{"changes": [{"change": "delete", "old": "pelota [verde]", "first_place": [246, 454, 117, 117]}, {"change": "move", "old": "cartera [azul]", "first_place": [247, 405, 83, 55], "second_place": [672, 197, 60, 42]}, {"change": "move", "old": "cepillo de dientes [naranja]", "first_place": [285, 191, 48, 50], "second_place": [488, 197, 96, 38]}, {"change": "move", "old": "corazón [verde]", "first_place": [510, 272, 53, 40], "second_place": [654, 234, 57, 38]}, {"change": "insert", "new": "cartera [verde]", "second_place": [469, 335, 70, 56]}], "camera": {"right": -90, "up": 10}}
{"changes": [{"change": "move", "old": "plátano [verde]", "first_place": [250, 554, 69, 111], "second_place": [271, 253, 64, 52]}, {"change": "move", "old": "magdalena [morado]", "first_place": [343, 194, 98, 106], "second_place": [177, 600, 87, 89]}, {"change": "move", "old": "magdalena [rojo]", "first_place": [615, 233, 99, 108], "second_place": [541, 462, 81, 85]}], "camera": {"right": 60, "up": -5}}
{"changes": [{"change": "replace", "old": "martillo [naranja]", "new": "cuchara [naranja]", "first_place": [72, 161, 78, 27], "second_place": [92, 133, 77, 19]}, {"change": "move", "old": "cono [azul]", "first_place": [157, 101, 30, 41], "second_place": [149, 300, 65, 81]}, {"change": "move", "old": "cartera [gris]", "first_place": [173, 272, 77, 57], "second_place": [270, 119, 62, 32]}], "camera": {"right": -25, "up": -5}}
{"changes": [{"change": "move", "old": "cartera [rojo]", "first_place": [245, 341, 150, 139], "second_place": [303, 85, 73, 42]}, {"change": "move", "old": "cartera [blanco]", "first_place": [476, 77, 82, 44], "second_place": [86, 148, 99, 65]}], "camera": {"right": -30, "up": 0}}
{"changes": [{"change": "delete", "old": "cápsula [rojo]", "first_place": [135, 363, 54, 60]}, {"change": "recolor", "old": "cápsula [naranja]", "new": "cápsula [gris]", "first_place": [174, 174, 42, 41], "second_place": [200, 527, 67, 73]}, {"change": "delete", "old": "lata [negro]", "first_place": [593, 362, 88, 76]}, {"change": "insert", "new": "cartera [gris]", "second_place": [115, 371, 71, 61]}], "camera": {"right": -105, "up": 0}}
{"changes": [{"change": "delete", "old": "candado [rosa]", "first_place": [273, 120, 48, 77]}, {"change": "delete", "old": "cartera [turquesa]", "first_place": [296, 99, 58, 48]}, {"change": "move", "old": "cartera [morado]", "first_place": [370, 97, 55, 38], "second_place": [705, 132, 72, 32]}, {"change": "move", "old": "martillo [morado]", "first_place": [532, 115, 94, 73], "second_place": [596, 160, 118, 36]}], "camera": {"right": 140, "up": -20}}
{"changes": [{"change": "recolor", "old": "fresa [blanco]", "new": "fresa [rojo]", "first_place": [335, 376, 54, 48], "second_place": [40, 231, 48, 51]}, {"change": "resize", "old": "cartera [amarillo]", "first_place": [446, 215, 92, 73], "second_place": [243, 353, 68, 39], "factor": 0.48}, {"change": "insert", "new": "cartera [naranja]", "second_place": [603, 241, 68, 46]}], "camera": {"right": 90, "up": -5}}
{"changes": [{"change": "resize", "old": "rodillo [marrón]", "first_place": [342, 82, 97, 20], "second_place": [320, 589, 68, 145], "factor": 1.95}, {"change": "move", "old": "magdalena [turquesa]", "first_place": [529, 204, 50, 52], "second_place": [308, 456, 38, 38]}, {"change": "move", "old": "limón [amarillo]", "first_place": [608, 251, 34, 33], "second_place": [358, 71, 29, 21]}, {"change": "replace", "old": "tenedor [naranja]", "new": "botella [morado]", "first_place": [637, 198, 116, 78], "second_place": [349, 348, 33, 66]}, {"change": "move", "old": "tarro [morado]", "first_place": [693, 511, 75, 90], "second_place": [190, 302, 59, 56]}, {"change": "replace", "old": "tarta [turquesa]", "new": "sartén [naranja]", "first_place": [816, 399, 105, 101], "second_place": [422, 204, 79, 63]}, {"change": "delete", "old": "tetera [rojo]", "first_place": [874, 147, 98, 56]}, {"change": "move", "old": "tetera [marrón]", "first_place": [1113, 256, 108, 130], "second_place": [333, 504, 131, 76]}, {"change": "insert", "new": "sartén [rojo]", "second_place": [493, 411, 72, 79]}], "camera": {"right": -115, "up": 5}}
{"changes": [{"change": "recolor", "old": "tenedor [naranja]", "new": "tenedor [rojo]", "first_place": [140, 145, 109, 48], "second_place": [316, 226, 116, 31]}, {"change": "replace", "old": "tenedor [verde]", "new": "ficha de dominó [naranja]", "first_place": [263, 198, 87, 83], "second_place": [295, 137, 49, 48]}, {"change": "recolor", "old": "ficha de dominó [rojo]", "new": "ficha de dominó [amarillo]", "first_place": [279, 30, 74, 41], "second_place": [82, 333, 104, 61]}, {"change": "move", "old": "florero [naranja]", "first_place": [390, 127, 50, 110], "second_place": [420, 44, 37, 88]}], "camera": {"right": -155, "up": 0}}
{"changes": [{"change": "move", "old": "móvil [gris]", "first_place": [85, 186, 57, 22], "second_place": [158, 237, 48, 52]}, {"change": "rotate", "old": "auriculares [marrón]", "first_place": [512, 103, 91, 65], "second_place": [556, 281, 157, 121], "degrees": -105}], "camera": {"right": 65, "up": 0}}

----

• [Activity]
Each entry is to be retyped precisely as it stands.

• [Exercise result]
{"changes": [{"change": "delete", "old": "pelota [verde]", "first_place": [246, 454, 117, 117]}, {"change": "move", "old": "cartera [azul]", "first_place": [247, 405, 83, 55], "second_place": [672, 197, 60, 42]}, {"change": "move", "old": "cepillo de dientes [naranja]", "first_place": [285, 191, 48, 50], "second_place": [488, 197, 96, 38]}, {"change": "move", "old": "corazón [verde]", "first_place": [510, 272, 53, 40], "second_place": [654, 234, 57, 38]}, {"change": "insert", "new": "cartera [verde]", "second_place": [469, 335, 70, 56]}], "camera": {"right": -90, "up": 10}}
{"changes": [{"change": "move", "old": "plátano [verde]", "first_place": [250, 554, 69, 111], "second_place": [271, 253, 64, 52]}, {"change": "move", "old": "magdalena [morado]", "first_place": [343, 194, 98, 106], "second_place": [177, 600, 87, 89]}, {"change": "move", "old": "magdalena [rojo]", "first_place": [615, 233, 99, 108], "second_place": [541, 462, 81, 85]}], "camera": {"right": 60, "up": -5}}
{"changes": [{"change": "replace", "old": "martillo [naranja]", "new": "cuchara [naranja]", "first_place": [72, 161, 78, 27], "second_place": [92, 133, 77, 19]}, {"change": "move", "old": "cono [azul]", "first_place": [157, 101, 30, 41], "second_place": [149, 300, 65, 81]}, {"change": "move", "old": "cartera [gris]", "first_place": [173, 272, 77, 57], "second_place": [270, 119, 62, 32]}], "camera": {"right": -25, "up": -5}}
{"changes": [{"change": "move", "old": "cartera [rojo]", "first_place": [245, 341, 150, 139], "second_place": [303, 85, 73, 42]}, {"change": "move", "old": "cartera [blanco]", "first_place": [476, 77, 82, 44], "second_place": [86, 148, 99, 65]}], "camera": {"right": -30, "up": 0}}
{"changes": [{"change": "delete", "old": "cápsula [rojo]", "first_place": [135, 363, 54, 60]}, {"change": "recolor", "old": "cápsula [naranja]", "new": "cápsula [gris]", "first_place": [174, 174, 42, 41], "second_place": [200, 527, 67, 73]}, {"change": "delete", "old": "lata [negro]", "first_place": [593, 362, 88, 76]}, {"change": "insert", "new": "cartera [gris]", "second_place": [115, 371, 71, 61]}], "camera": {"right": -105, "up": 0}}
{"changes": [{"change": "delete", "old": "candado [rosa]", "first_place": [273, 120, 48, 77]}, {"change": "delete", "old": "cartera [turquesa]", "first_place": [296, 99, 58, 48]}, {"change": "move", "old": "cartera [morado]", "first_place": [370, 97, 55, 38], "second_place": [705, 132, 72, 32]}, {"change": "move", "old": "martillo [morado]", "first_place": [532, 115, 94, 73], "second_place": [596, 160, 118, 36]}], "camera": {"right": 140, "up": -20}}
{"changes": [{"change": "recolor", "old": "fresa [blanco]", "new": "fresa [rojo]", "first_place": [335, 376, 54, 48], "second_place": [40, 231, 48, 51]}, {"change": "resize", "old": "cartera [amarillo]", "first_place": [446, 215, 92, 73], "second_place": [243, 353, 68, 39], "factor": 0.48}, {"change": "insert", "new": "cartera [naranja]", "second_place": [603, 241, 68, 46]}], "camera": {"right": 90, "up": -5}}
{"changes": [{"change": "resize", "old": "rodillo [marrón]", "first_place": [342, 82, 97, 20], "second_place": [320, 589, 68, 145], "factor": 1.95}, {"change": "move", "old": "magdalena [turquesa]", "first_place": [529, 204, 50, 52], "second_place": [308, 456, 38, 38]}, {"change": "move", "old": "limón [amarillo]", "first_place": [608, 251, 34, 33], "second_place": [358, 71, 29, 21]}, {"change": "replace", "old": "tenedor [naranja]", "new": "botella [morado]", "first_place": [637, 198, 116, 78], "second_place": [349, 348, 33, 66]}, {"change": "move", "old": "tarro [morado]", "first_place": [693, 511, 75, 90], "second_place": [190, 302, 59, 56]}, {"change": "replace", "old": "tarta [turquesa]", "new": "sartén [naranja]", "first_place": [816, 399, 105, 101], "second_place": [422, 204, 79, 63]}, {"change": "delete", "old": "tetera [rojo]", "first_place": [874, 147, 98, 56]}, {"change": "move", "old": "tetera [marrón]", "first_place": [1113, 256, 108, 130], "second_place": [333, 504, 131, 76]}, {"change": "insert", "new": "sartén [rojo]", "second_place": [493, 411, 72, 79]}], "camera": {"right": -115, "up": 5}}
{"changes": [{"change": "recolor", "old": "tenedor [naranja]", "new": "tenedor [rojo]", "first_place": [140, 145, 109, 48], "second_place": [316, 226, 116, 31]}, {"change": "replace", "old": "tenedor [verde]", "new": "ficha de dominó [naranja]", "first_place": [263, 198, 87, 83], "second_place": [295, 137, 49, 48]}, {"change": "recolor", "old": "ficha de dominó [rojo]", "new": "ficha de dominó [amarillo]", "first_place": [279, 30, 74, 41], "second_place": [82, 333, 104, 61]}, {"change": "move", "old": "florero [naranja]", "first_place": [390, 127, 50, 110], "second_place": [420, 44, 37, 88]}], "camera": {"right": -155, "up": 0}}
{"changes": [{"change": "move", "old": "móvil [gris]", "first_place": [85, 186, 57, 22], "second_place": [158, 237, 48, 52]}, {"change": "rotate", "old": "auriculares [marrón]", "first_place": [512, 103, 91, 65], "second_place": [556, 281, 157, 121], "degrees": -105}], "camera": {"right": 65, "up": 0}}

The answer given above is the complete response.